╭─ Available data
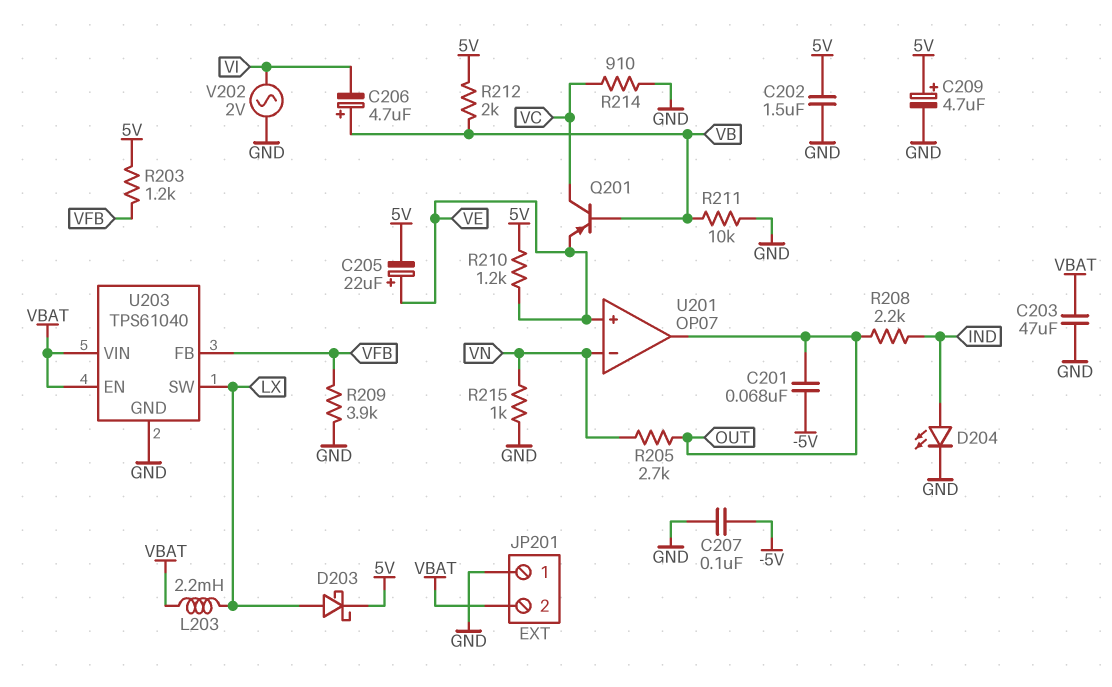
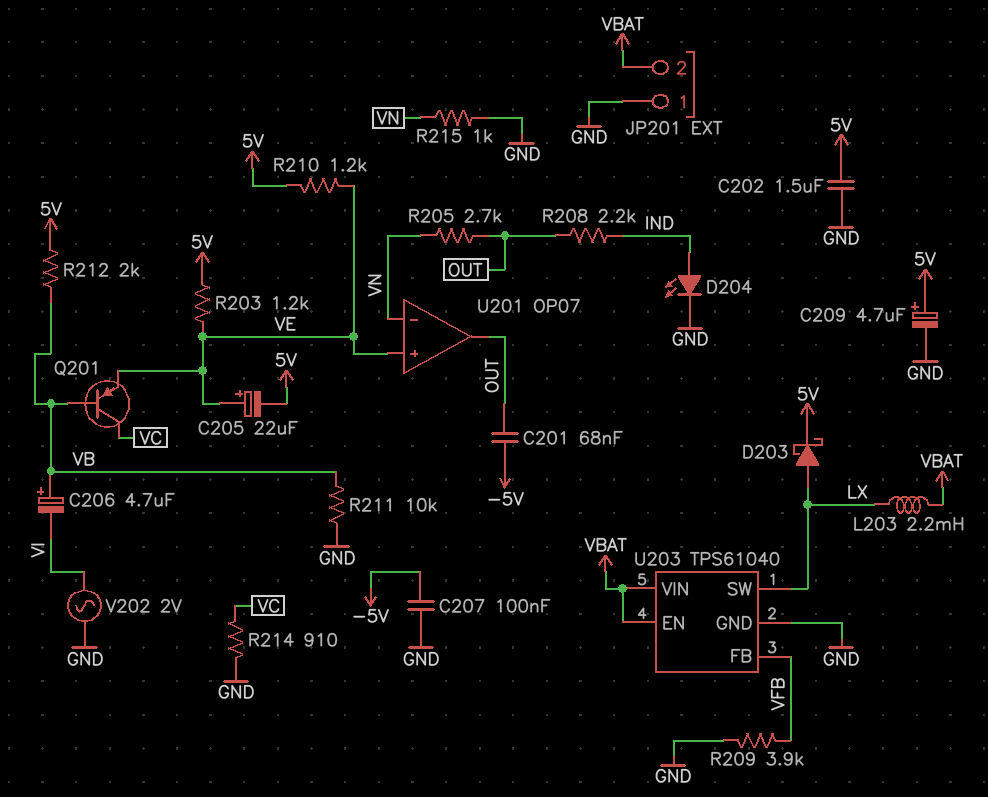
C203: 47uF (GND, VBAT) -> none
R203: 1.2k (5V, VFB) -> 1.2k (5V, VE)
╰─
╭─ Available data
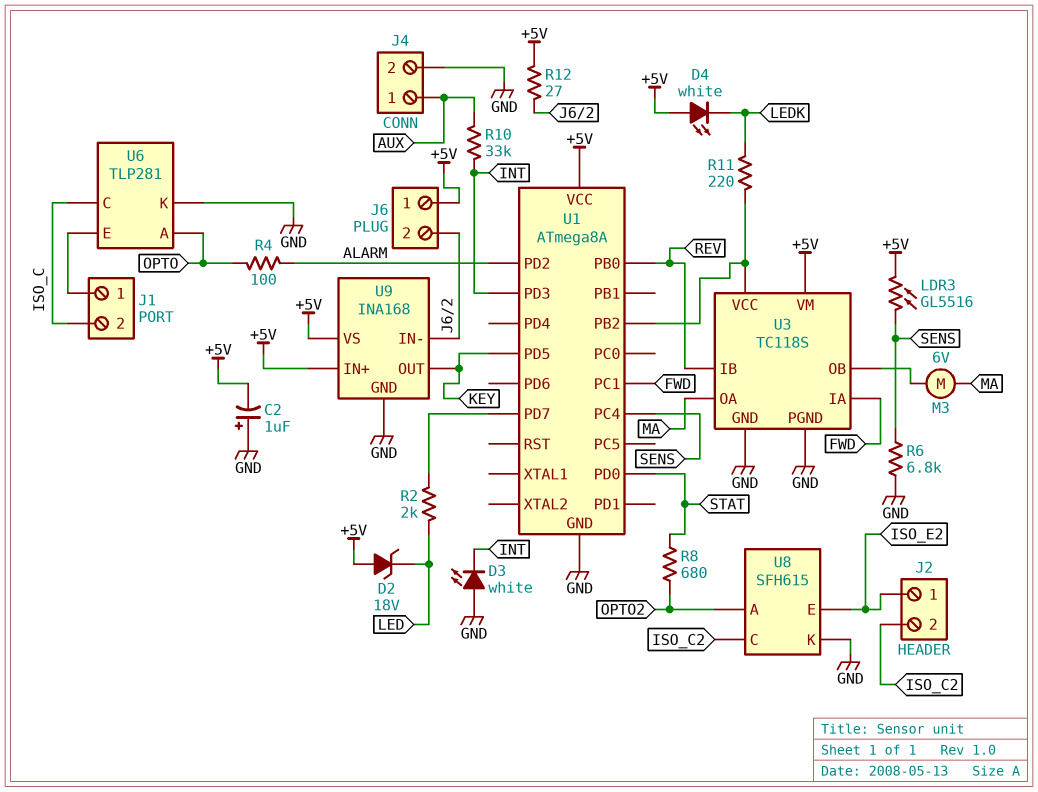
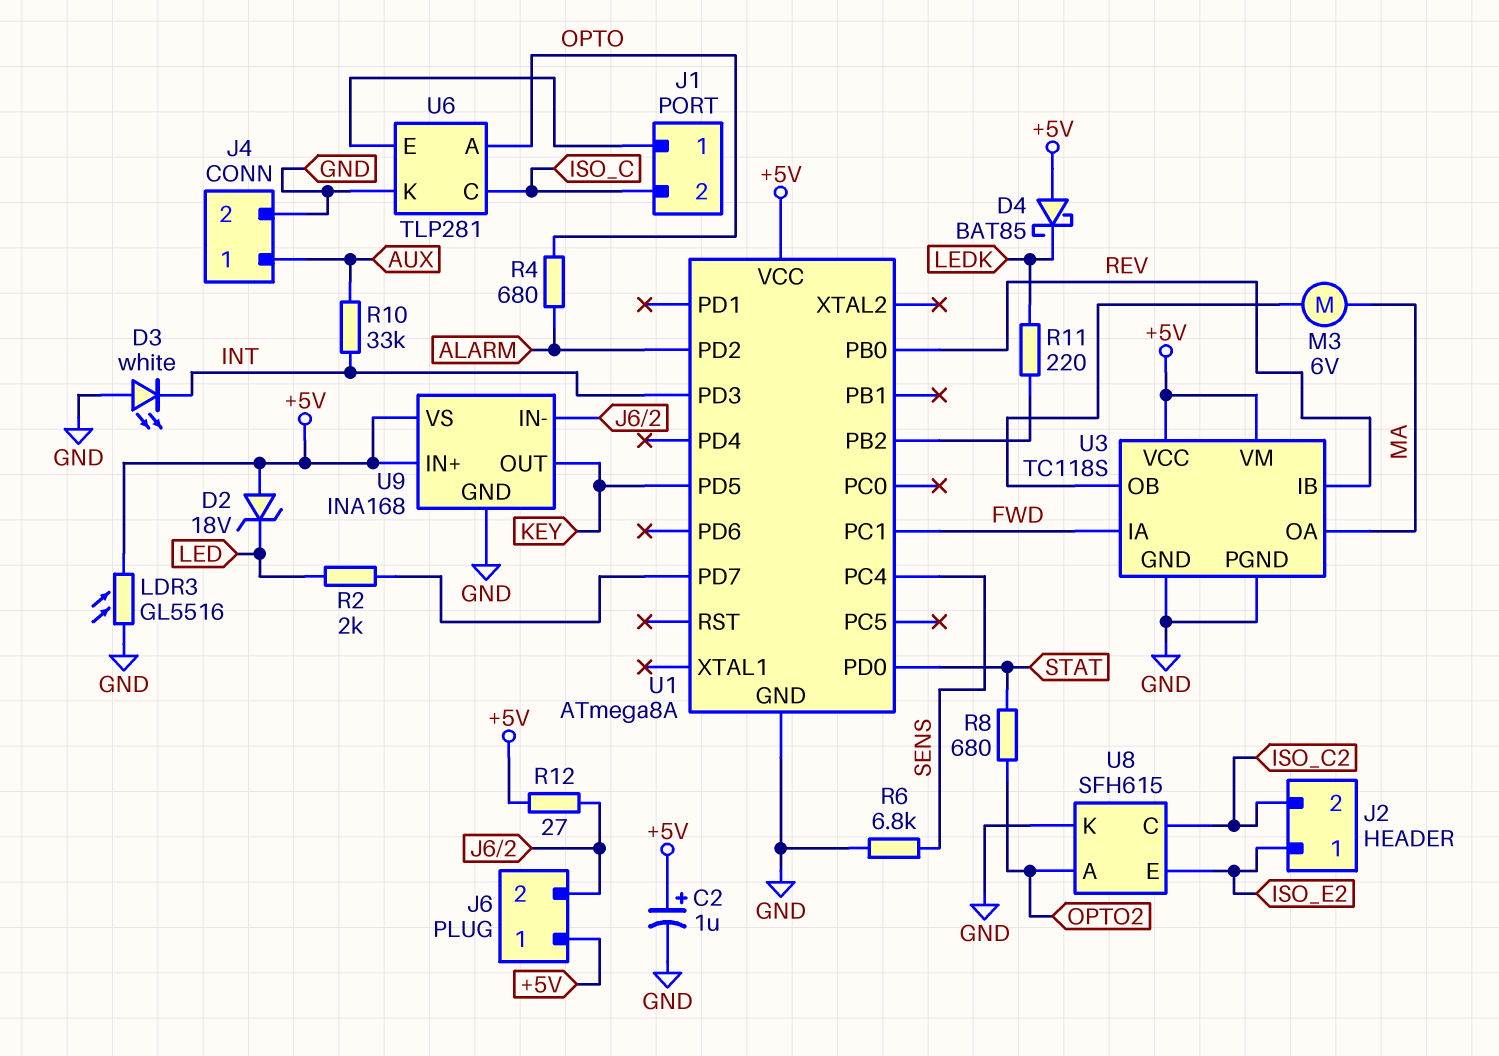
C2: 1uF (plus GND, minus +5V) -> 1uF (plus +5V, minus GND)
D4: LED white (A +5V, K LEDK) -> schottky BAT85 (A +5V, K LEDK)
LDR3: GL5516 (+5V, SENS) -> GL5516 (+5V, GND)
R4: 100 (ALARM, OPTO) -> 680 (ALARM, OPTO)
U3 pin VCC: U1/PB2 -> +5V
╰─
╭─ Available data
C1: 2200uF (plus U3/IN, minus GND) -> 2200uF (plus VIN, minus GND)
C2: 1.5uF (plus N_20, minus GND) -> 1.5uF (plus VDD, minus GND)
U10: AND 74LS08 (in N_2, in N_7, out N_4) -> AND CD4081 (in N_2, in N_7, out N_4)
╰─
_Problem details:_ All that is needed is the exact run of lines above from the line containing "C2: 1.5uF (plus" through the line containing "U10: AND 74LS08", both of them included.

_Result of this task:_
C2: 1.5uF (plus N_20, minus GND) -> 1.5uF (plus VDD, minus GND)
U10: AND 74LS08 (in N_2, in N_7, out N_4) -> AND CD4081 (in N_2, in N_7, out N_4)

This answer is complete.